Activity: Locate the word "zielony" in the data below, then copy every line that holds it.

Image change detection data

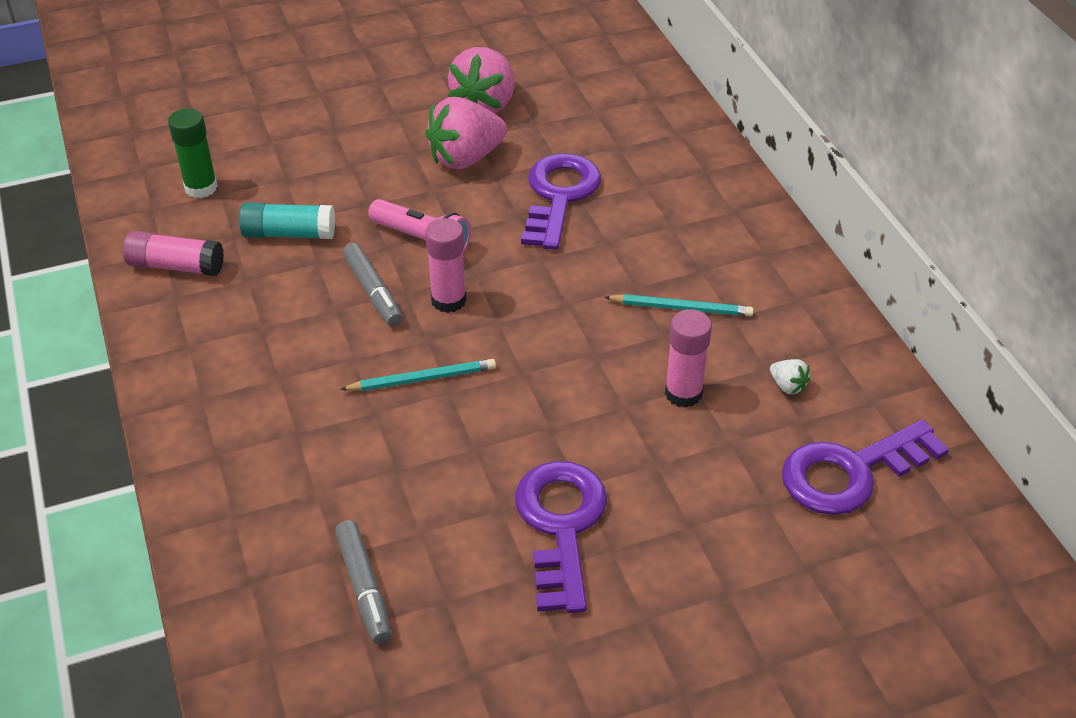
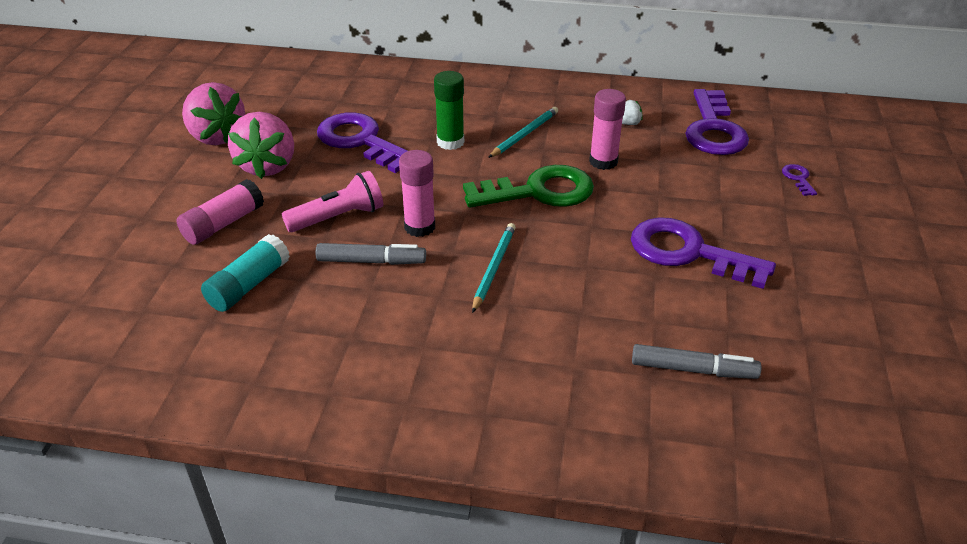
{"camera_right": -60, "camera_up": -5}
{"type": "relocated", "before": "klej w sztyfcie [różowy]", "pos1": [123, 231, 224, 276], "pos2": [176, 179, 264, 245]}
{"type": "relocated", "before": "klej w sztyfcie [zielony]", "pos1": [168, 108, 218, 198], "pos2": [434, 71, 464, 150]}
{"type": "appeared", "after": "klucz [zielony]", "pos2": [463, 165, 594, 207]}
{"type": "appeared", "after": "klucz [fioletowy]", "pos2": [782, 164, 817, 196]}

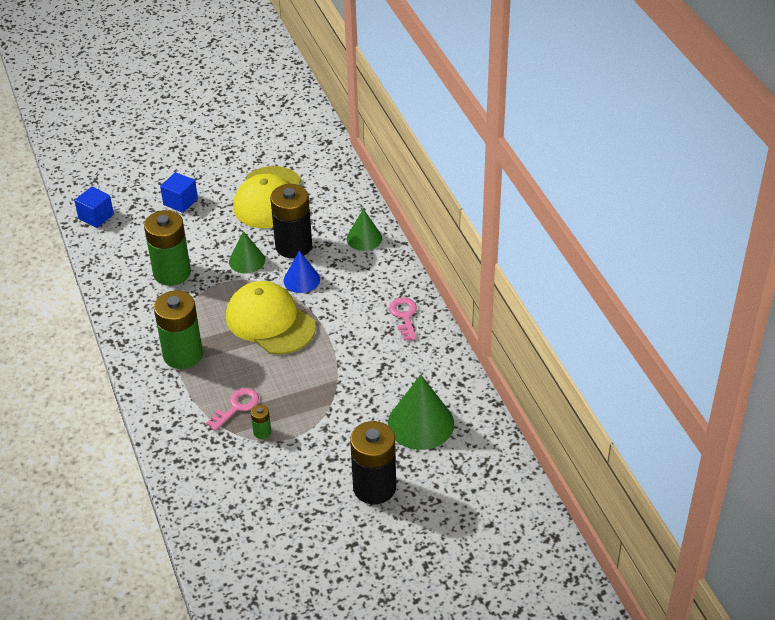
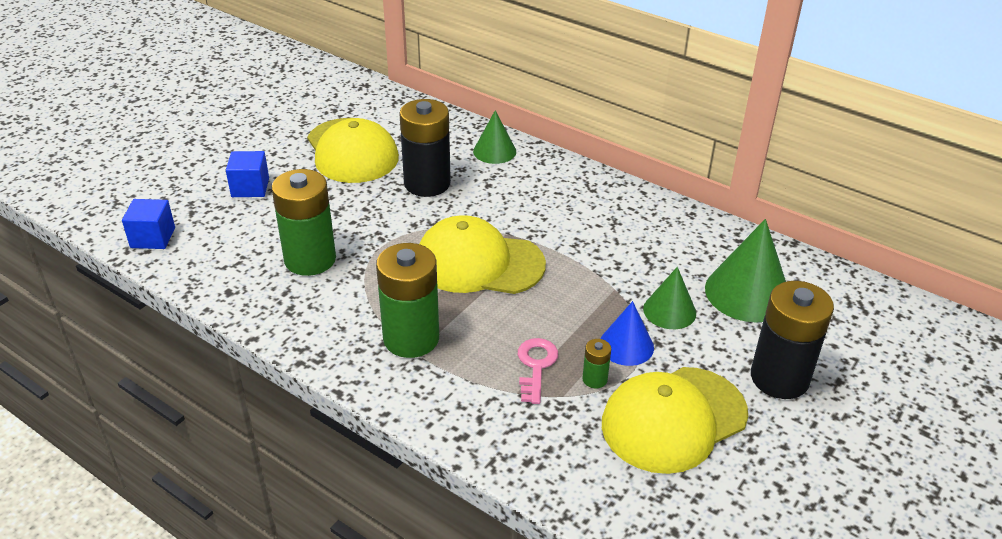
{"camera_right": -35, "camera_up": -5}
{"type": "relocated", "before": "stożek [zielony]", "pos1": [229, 231, 265, 274], "pos2": [643, 267, 696, 329]}
{"type": "relocated", "before": "stożek [niebieski]", "pos1": [284, 250, 320, 293], "pos2": [600, 301, 654, 366]}
{"type": "missing", "before": "klucz [różowy]", "pos1": [389, 297, 417, 341]}
{"type": "appeared", "after": "czapka [żółty]", "pos2": [602, 367, 748, 474]}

Expected answer:
{"type": "relocated", "before": "klej w sztyfcie [zielony]", "pos1": [168, 108, 218, 198], "pos2": [434, 71, 464, 150]}
{"type": "appeared", "after": "klucz [zielony]", "pos2": [463, 165, 594, 207]}
{"type": "relocated", "before": "stożek [zielony]", "pos1": [229, 231, 265, 274], "pos2": [643, 267, 696, 329]}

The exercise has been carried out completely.